Exactly the lines starting at the line containing "camera: 140 degrees right, 0 degrees up" and ending at the line containing "(405, 171) = (273, 294): blue" are to be written out from the listing below, both included.

Materials provided
╔══
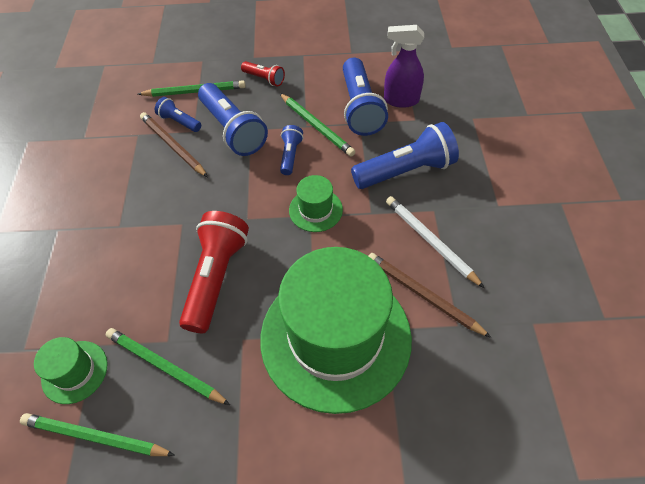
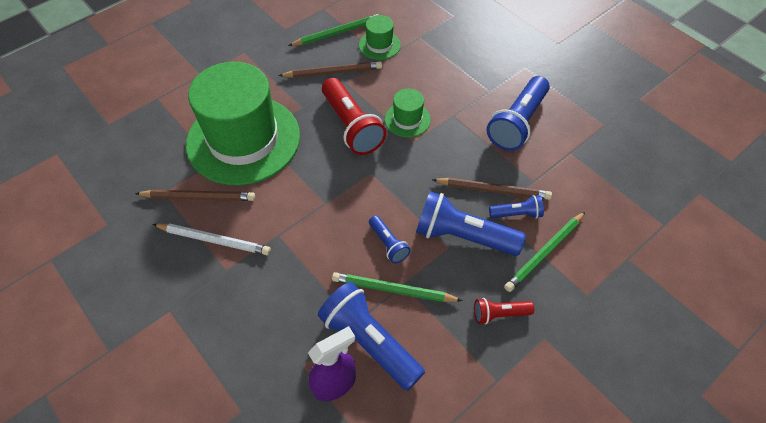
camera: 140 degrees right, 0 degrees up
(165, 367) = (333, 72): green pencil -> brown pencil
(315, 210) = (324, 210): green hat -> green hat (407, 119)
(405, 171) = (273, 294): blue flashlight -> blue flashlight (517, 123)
╚══
╔══
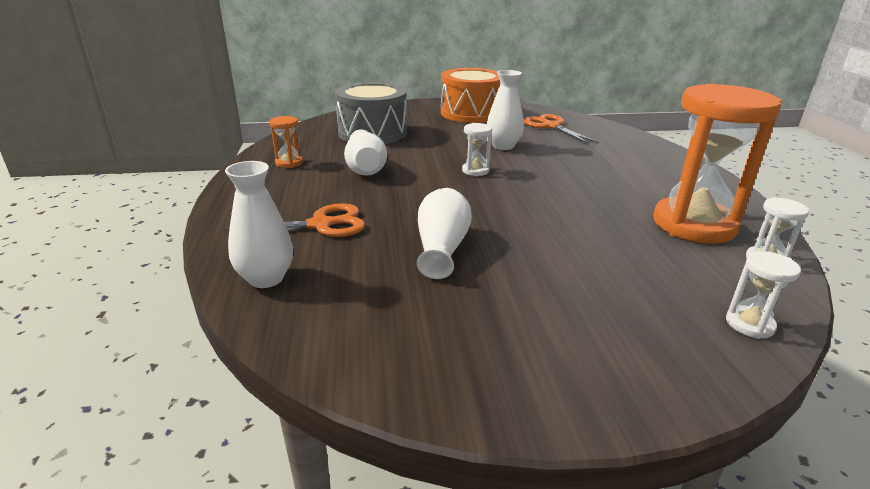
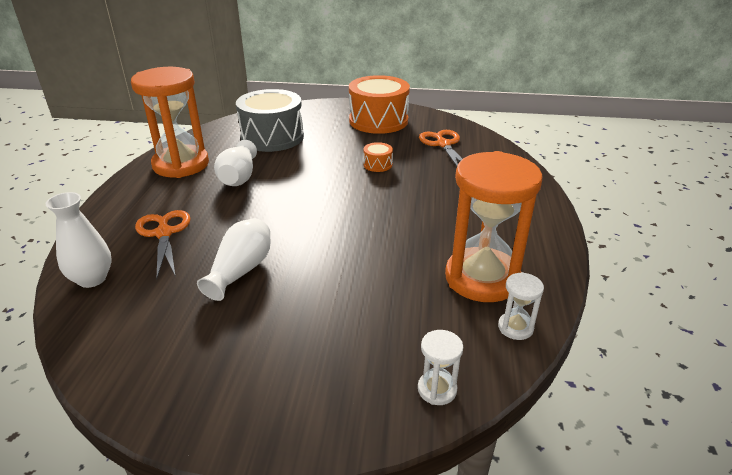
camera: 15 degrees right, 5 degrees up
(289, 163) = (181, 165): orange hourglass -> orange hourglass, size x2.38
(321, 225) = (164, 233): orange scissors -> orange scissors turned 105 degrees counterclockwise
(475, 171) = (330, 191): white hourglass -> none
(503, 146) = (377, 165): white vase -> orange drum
╚══
Your response
camera: 140 degrees right, 0 degrees up
(165, 367) = (333, 72): green pencil -> brown pencil
(315, 210) = (324, 210): green hat -> green hat (407, 119)
(405, 171) = (273, 294): blue flashlight -> blue flashlight (517, 123)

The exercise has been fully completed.